◆ **ASSIGNMENT**: Every line in the records below between the one holding "none -> white cone K7 level 1" and the one holding "yellow cone A1", inclusive, is to be set down exactly; all other lines are to be left out.

#### STORED DATA

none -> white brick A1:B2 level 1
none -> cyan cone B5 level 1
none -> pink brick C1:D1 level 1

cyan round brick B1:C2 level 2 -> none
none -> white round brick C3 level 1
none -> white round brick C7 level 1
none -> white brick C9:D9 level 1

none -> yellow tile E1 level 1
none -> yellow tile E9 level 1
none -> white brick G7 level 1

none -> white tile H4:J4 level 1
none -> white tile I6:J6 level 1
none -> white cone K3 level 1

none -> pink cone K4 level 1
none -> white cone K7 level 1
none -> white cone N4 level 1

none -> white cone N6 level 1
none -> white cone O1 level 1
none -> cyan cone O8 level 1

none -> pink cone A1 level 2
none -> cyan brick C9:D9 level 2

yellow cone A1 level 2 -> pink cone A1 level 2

########
#### STORED DATA

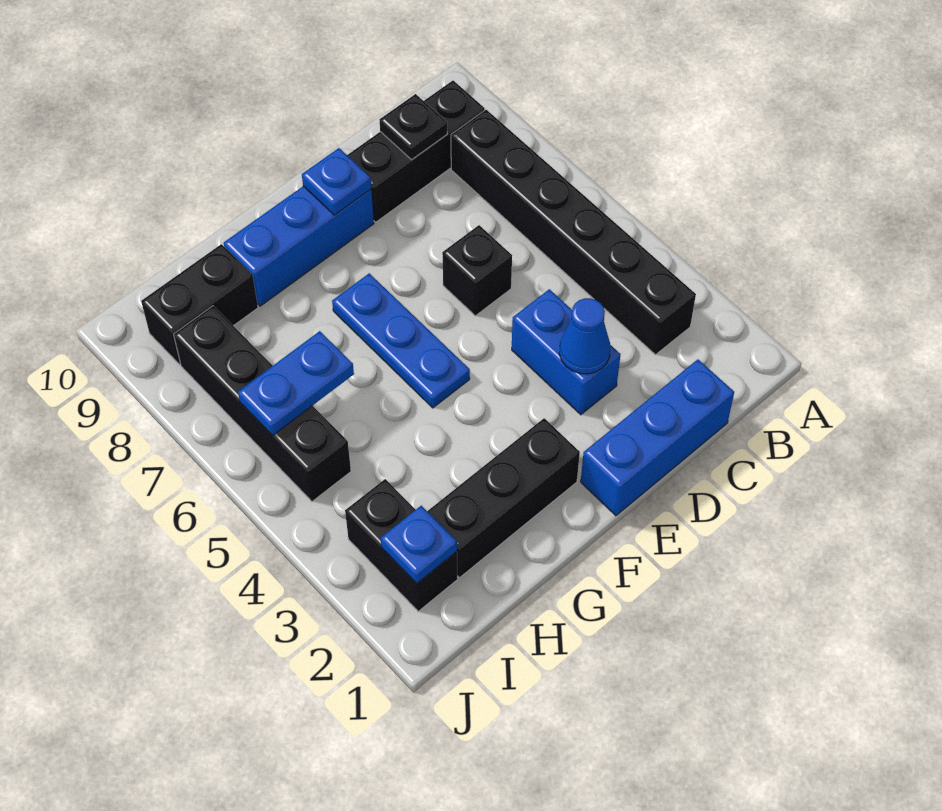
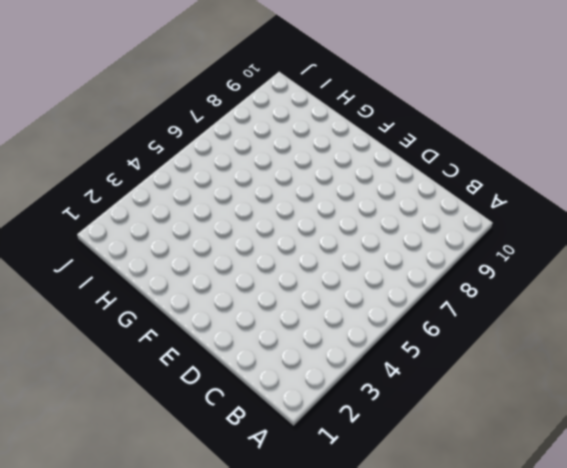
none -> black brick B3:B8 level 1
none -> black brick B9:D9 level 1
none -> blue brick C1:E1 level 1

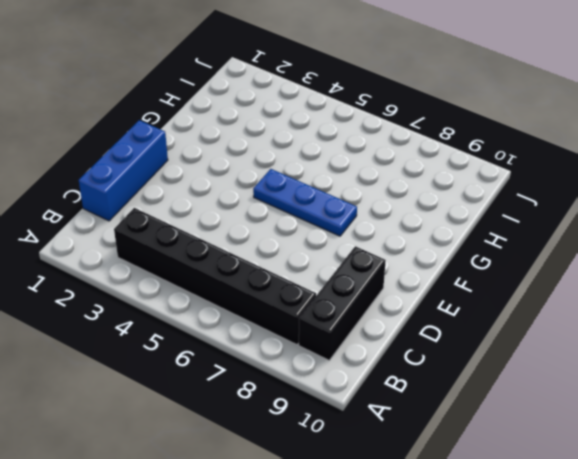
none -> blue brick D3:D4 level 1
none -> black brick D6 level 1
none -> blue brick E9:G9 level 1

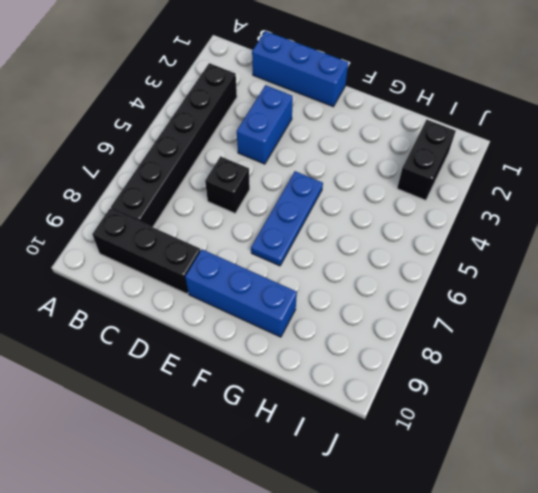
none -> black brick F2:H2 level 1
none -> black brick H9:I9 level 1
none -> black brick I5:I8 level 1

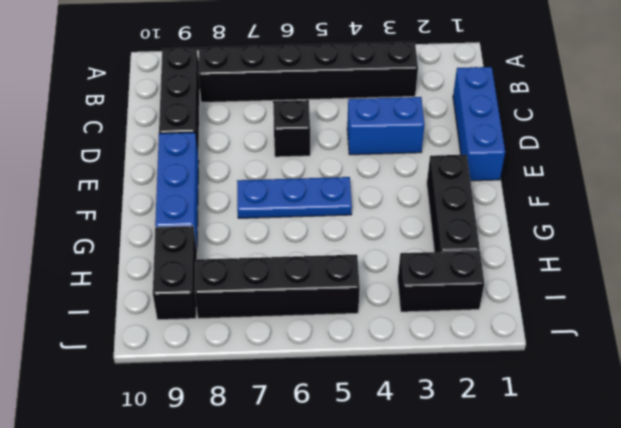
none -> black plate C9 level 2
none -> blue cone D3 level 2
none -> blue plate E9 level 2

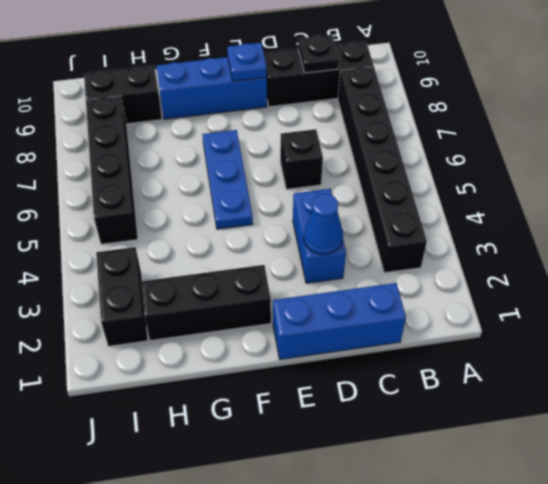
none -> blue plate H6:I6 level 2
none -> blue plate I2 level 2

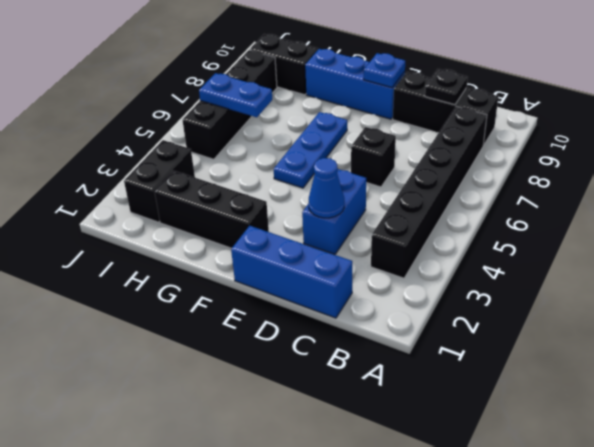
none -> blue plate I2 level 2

########

◆ **EXPECTED OUTPUT**:
none -> white cone K7 level 1
none -> white cone N4 level 1

none -> white cone N6 level 1
none -> white cone O1 level 1
none -> cyan cone O8 level 1

none -> pink cone A1 level 2
none -> cyan brick C9:D9 level 2

yellow cone A1 level 2 -> pink cone A1 level 2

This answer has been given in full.